Dataset content:
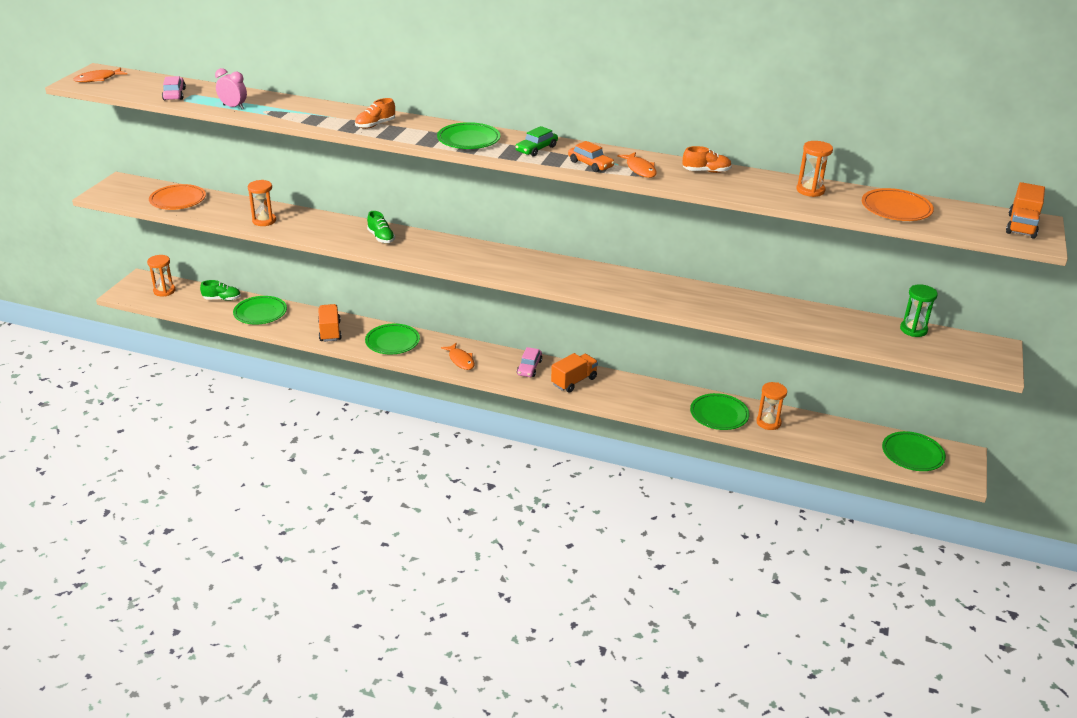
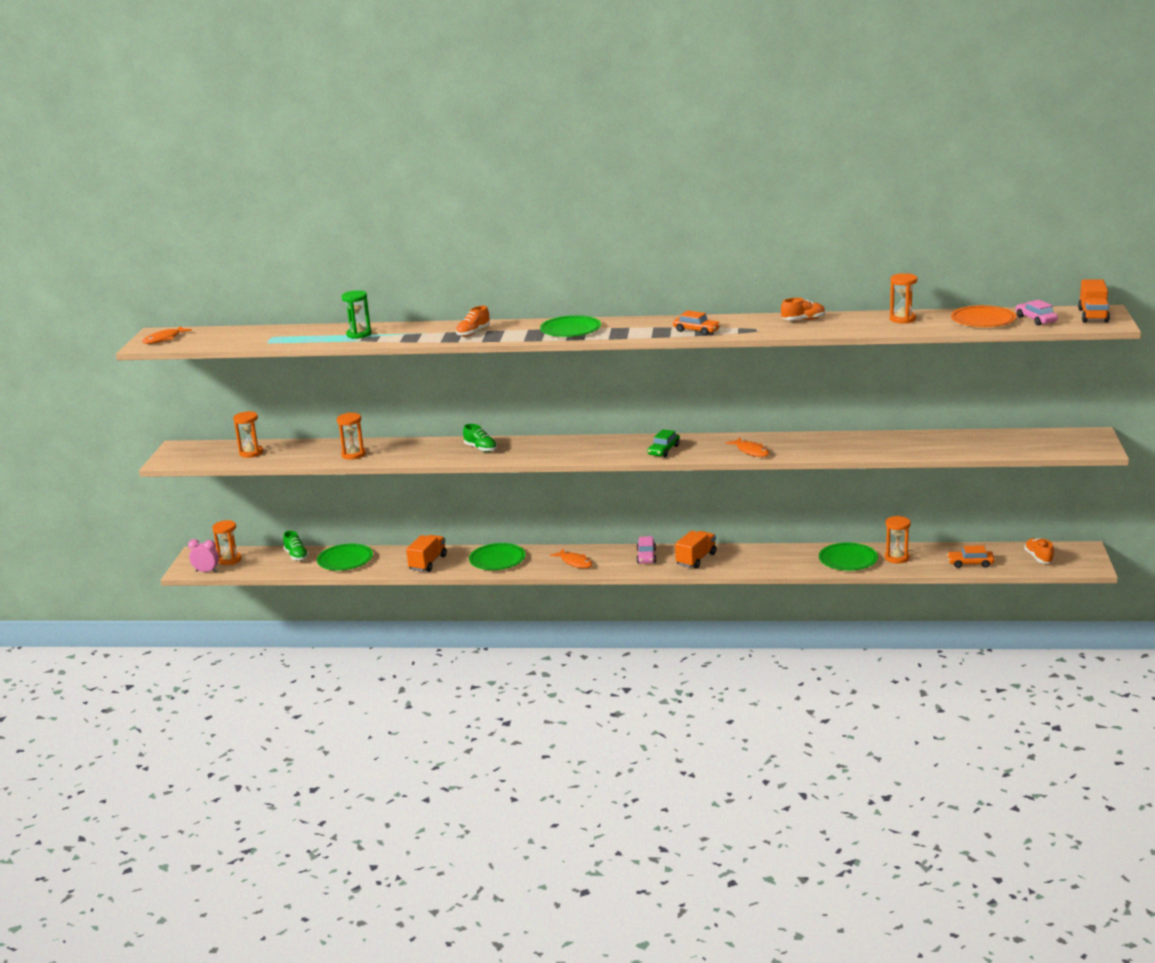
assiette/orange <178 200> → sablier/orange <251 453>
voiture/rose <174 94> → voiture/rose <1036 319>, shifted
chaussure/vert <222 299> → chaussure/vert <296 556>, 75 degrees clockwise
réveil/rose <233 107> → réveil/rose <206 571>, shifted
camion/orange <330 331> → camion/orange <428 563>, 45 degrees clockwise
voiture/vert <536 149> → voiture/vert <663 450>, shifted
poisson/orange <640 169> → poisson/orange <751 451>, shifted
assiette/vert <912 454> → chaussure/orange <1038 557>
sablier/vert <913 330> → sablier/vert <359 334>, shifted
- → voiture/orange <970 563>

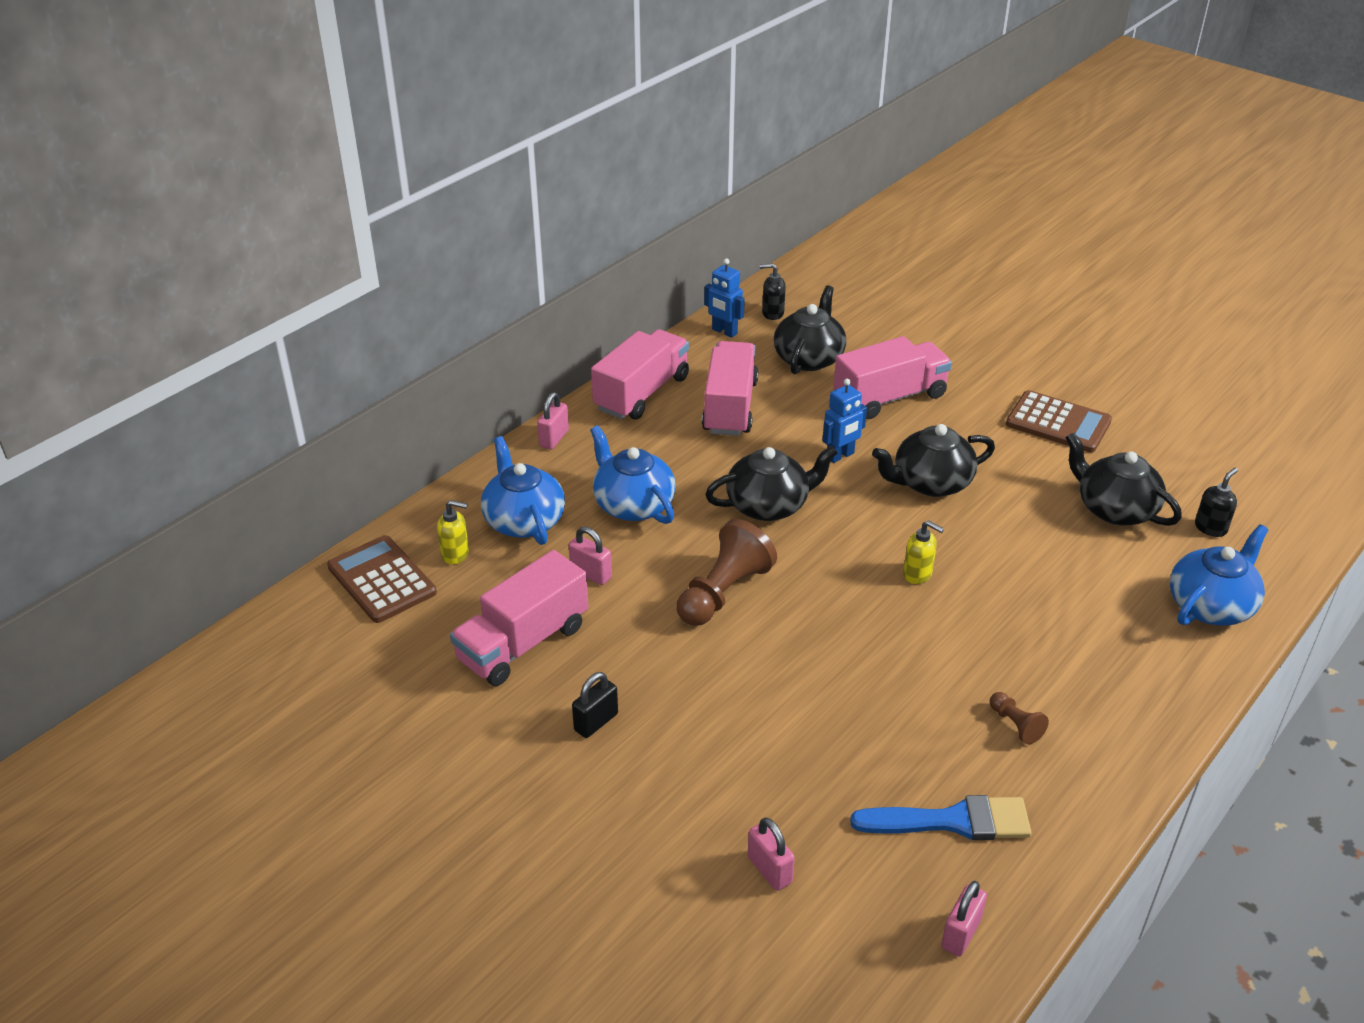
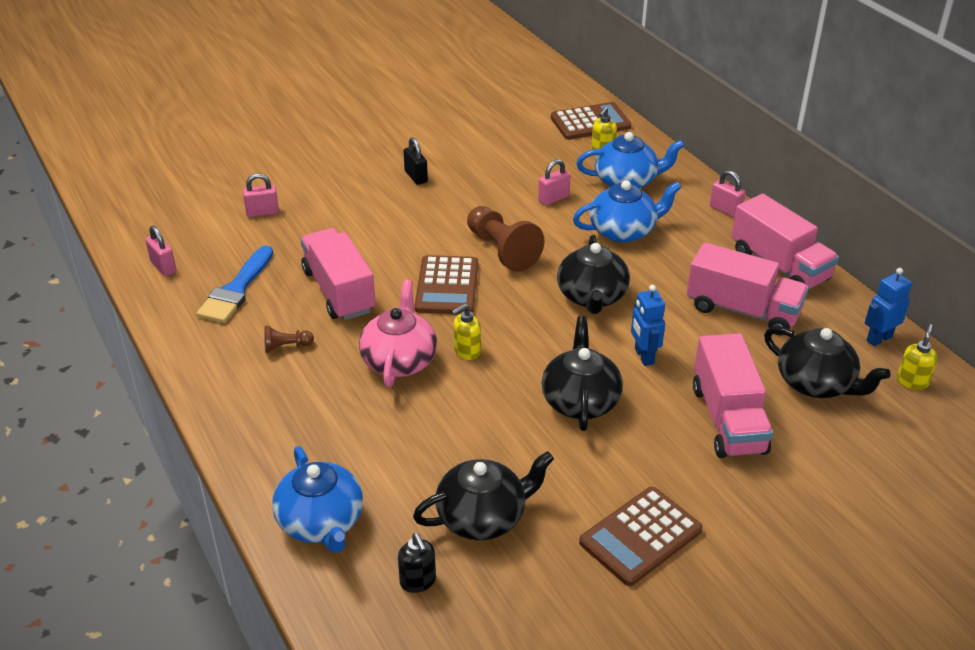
camion/rose <523 643> → camion/rose <339 291>, shifted
distributeur de savon/noir <772 313> → distributeur de savon/jaune <912 381>
- → théière/rose <399 360>
- → calculatrice/marron <447 286>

Task item:
Write the records above out again exactly, with no pictures in your copy.

Completed task:
assiette/orange <178 200> → sablier/orange <251 453>
voiture/rose <174 94> → voiture/rose <1036 319>, shifted
chaussure/vert <222 299> → chaussure/vert <296 556>, 75 degrees clockwise
réveil/rose <233 107> → réveil/rose <206 571>, shifted
camion/orange <330 331> → camion/orange <428 563>, 45 degrees clockwise
voiture/vert <536 149> → voiture/vert <663 450>, shifted
poisson/orange <640 169> → poisson/orange <751 451>, shifted
assiette/vert <912 454> → chaussure/orange <1038 557>
sablier/vert <913 330> → sablier/vert <359 334>, shifted
- → voiture/orange <970 563>

camion/rose <523 643> → camion/rose <339 291>, shifted
distributeur de savon/noir <772 313> → distributeur de savon/jaune <912 381>
- → théière/rose <399 360>
- → calculatrice/marron <447 286>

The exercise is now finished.